■ **Exercise prompt**:
Go through the entries below. Copy each line in which "traffic" appears.

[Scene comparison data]
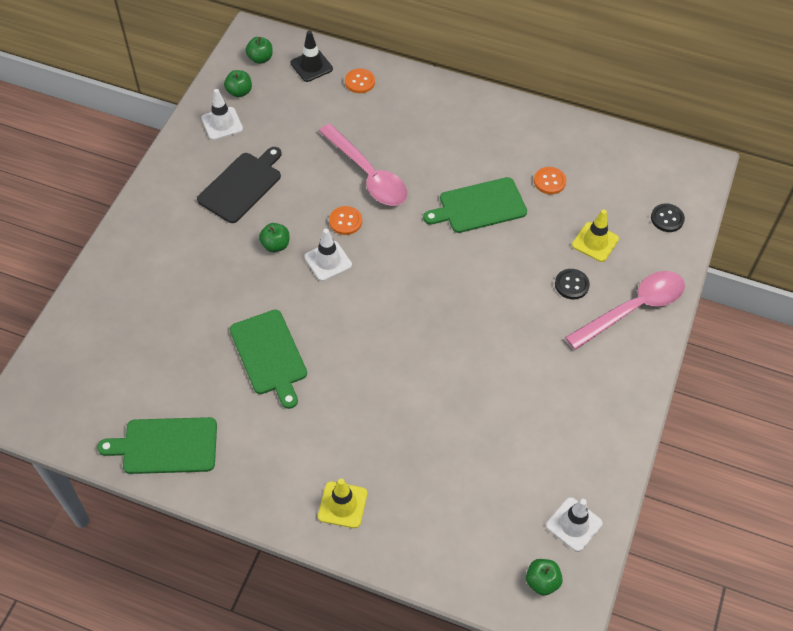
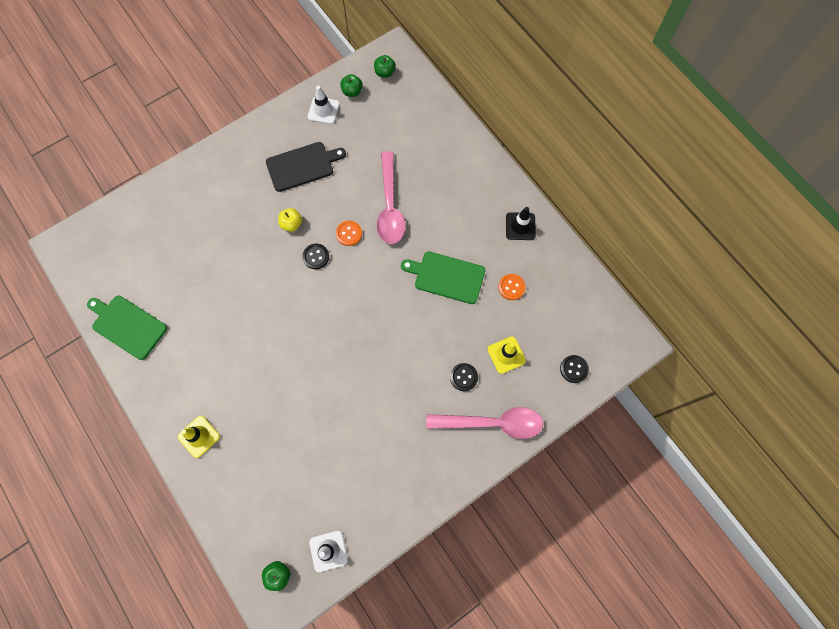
camera: 35 degrees right, 15 degrees up
(269, 355) = (231, 302): green cutting board -> none
(275, 245) = (291, 224): green apple -> yellow apple
(311, 66) = (415, 98): black traffic cone -> black traffic cone (520, 226)
(328, 261) = (316, 257): white traffic cone -> black button
(359, 82) = (438, 129): orange button -> none

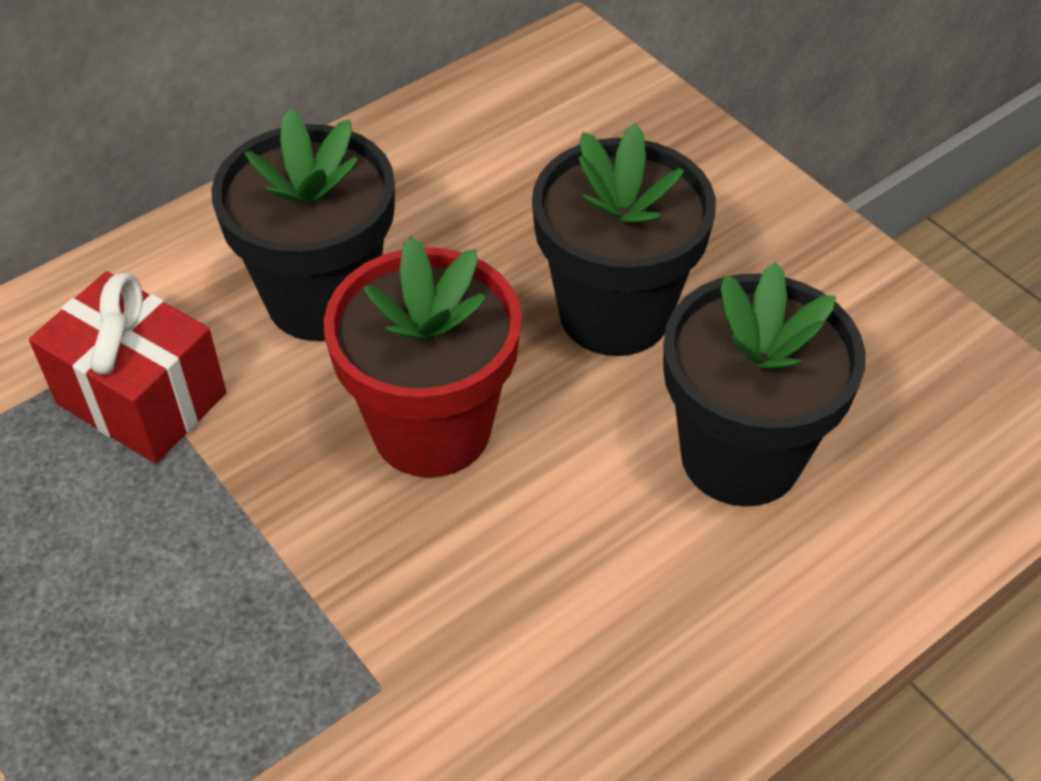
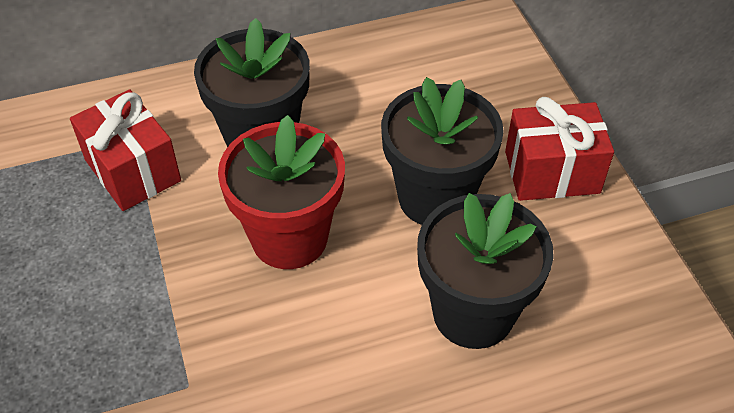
camera: 20 degrees right, 0 degrees up
(757, 234) = (552, 172): none -> red gift

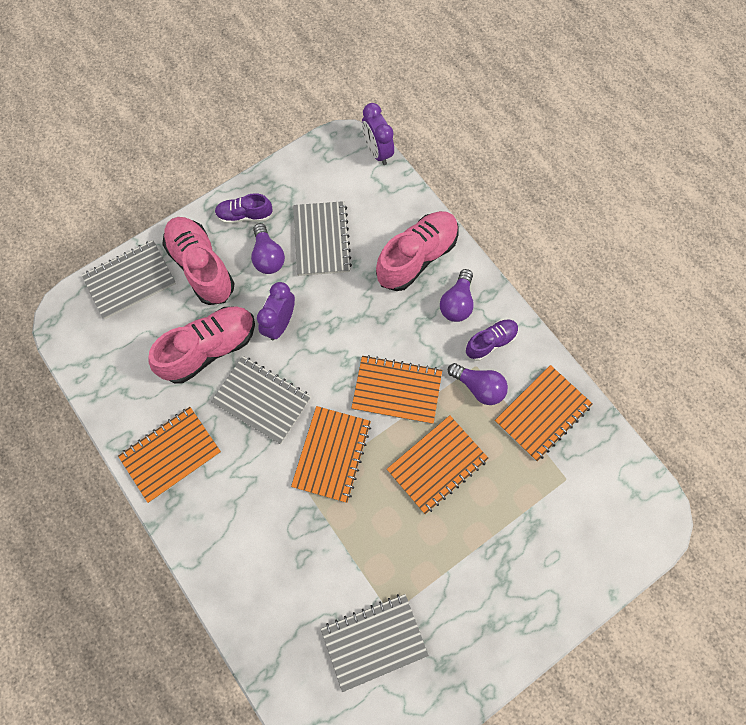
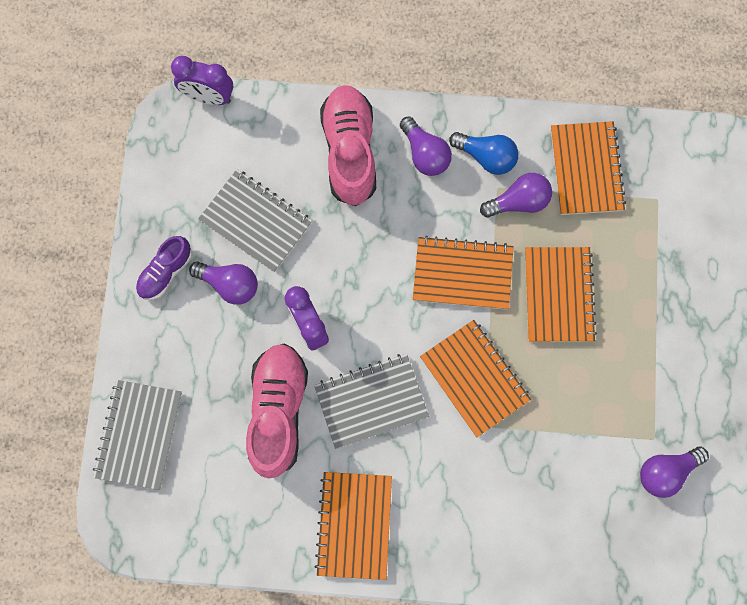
camera: 50 degrees left, 5 degrees up
(201, 267) = (185, 355): pink shoe -> none
(374, 641) = (666, 471): grey notebook -> purple light bulb
(397, 390) = (462, 274): orange notebook -> orange notebook turned 45 degrees clockwise
(490, 342) = (486, 157): purple shoe -> blue light bulb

■ **Solved problem**:
(311, 66) = (415, 98): black traffic cone -> black traffic cone (520, 226)
(328, 261) = (316, 257): white traffic cone -> black button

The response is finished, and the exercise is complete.